■ **Exercise**: Your answer should consist only of the lines below from the one with "yellow candle [453,339,525,455]" through the one with "none -> yellow rocket [296,129,377,246]", copied exactly.

⟨

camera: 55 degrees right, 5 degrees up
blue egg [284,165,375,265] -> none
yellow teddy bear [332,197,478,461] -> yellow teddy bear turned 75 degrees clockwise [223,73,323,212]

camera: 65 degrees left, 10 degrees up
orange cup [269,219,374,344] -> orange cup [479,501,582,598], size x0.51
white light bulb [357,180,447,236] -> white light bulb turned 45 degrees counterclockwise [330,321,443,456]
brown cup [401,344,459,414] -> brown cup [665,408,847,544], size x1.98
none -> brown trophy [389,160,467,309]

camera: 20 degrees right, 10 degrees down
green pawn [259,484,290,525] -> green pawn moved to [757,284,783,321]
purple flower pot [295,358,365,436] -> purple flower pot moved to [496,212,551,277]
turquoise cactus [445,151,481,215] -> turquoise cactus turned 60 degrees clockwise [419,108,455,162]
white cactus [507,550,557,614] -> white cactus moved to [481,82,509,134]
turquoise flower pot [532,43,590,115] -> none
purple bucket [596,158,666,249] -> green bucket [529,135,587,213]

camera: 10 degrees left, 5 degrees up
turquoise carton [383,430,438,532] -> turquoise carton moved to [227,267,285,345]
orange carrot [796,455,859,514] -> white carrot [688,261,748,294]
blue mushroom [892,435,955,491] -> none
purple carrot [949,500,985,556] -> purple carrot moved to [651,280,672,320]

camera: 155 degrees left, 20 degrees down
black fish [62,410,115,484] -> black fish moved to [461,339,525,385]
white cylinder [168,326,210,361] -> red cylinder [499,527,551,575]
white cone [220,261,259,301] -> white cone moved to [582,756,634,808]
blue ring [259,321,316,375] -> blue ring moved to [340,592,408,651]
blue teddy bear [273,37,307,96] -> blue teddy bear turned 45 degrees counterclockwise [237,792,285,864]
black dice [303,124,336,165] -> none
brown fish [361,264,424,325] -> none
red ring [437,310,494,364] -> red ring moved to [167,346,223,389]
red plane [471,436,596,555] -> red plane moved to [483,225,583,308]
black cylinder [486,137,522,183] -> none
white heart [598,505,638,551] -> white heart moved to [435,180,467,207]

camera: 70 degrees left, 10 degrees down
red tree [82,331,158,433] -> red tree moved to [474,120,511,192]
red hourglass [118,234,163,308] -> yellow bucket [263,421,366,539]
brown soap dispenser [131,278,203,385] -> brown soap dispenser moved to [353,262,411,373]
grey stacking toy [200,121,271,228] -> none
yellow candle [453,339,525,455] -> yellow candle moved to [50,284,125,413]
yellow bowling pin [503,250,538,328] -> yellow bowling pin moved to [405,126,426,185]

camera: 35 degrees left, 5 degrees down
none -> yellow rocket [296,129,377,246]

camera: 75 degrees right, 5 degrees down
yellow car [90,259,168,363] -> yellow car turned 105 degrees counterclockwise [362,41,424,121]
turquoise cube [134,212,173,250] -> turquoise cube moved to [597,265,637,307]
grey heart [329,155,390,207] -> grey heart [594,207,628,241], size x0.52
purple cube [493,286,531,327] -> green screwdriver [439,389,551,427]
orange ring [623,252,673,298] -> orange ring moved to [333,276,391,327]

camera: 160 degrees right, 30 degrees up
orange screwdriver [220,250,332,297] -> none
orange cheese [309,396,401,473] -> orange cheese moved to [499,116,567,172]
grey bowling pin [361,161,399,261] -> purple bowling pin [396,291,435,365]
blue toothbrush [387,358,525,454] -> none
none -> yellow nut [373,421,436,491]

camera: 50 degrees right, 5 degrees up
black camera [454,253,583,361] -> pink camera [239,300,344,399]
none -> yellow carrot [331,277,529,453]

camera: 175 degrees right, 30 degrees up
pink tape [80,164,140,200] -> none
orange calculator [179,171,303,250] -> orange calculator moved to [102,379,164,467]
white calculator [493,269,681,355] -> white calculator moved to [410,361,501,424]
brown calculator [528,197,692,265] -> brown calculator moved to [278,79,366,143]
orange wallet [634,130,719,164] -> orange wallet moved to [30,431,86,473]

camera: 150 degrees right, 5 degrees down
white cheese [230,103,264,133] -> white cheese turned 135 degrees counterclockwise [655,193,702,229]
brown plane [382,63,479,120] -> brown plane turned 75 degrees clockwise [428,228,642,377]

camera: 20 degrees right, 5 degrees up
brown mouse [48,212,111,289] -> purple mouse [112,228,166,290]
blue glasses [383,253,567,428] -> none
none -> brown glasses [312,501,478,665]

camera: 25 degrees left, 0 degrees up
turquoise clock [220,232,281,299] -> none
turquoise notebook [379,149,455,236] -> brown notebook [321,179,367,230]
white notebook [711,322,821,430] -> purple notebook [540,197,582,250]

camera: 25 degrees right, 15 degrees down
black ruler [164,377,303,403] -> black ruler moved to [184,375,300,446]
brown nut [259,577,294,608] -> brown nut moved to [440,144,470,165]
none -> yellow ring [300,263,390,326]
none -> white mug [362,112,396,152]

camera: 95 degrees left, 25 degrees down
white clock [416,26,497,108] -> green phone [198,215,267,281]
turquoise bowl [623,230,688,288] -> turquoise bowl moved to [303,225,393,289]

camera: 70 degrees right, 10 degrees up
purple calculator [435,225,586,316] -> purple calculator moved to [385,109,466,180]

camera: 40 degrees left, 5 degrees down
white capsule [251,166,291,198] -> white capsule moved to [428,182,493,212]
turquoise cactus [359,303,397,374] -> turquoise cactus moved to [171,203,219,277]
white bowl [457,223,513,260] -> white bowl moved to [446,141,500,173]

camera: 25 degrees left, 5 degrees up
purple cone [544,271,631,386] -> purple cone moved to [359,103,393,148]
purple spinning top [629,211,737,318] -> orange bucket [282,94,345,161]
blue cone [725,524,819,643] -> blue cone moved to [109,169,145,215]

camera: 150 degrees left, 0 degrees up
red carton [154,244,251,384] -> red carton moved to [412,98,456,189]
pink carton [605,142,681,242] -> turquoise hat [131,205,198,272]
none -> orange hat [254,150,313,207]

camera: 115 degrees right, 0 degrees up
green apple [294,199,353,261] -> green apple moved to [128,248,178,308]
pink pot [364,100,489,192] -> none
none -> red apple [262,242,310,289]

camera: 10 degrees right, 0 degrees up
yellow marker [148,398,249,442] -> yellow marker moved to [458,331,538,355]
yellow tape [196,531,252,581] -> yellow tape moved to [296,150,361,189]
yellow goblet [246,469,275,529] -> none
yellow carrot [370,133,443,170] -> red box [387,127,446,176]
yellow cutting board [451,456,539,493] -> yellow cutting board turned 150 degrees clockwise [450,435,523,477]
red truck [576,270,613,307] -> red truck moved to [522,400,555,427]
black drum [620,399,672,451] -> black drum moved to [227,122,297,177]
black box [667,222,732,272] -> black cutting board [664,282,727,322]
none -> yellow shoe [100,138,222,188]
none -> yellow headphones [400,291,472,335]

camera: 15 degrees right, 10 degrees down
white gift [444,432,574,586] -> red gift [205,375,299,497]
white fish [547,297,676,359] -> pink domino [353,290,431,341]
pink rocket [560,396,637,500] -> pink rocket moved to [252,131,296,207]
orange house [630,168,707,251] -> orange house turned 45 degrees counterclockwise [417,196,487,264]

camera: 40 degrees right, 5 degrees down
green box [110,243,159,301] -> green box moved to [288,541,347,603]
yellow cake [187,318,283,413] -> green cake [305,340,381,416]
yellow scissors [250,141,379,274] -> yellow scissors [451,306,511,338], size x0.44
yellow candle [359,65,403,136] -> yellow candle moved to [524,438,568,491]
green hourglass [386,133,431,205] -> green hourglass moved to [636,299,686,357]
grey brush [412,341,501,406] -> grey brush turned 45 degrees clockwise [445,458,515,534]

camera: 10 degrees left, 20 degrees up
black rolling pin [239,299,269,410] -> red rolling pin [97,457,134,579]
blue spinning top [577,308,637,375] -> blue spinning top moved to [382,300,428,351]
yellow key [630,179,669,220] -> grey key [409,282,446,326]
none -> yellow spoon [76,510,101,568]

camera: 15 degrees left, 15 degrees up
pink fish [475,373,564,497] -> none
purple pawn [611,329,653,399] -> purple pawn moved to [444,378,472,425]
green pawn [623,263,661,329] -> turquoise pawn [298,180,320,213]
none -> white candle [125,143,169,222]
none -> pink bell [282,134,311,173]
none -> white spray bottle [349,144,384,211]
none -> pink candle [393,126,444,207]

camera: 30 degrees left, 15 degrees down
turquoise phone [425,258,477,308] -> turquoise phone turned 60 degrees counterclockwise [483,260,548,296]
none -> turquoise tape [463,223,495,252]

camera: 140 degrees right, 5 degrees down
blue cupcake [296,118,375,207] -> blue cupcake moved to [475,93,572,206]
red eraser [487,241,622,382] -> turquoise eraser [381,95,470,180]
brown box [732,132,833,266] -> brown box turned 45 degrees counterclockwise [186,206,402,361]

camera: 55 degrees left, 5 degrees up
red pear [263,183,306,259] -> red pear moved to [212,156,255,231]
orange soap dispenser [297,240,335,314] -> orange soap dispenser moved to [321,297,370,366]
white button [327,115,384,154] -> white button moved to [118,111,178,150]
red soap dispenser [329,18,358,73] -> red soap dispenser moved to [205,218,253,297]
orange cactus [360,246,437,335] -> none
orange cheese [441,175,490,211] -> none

⟩

■ **Solution**:
yellow candle [453,339,525,455] -> yellow candle moved to [50,284,125,413]
yellow bowling pin [503,250,538,328] -> yellow bowling pin moved to [405,126,426,185]

camera: 35 degrees left, 5 degrees down
none -> yellow rocket [296,129,377,246]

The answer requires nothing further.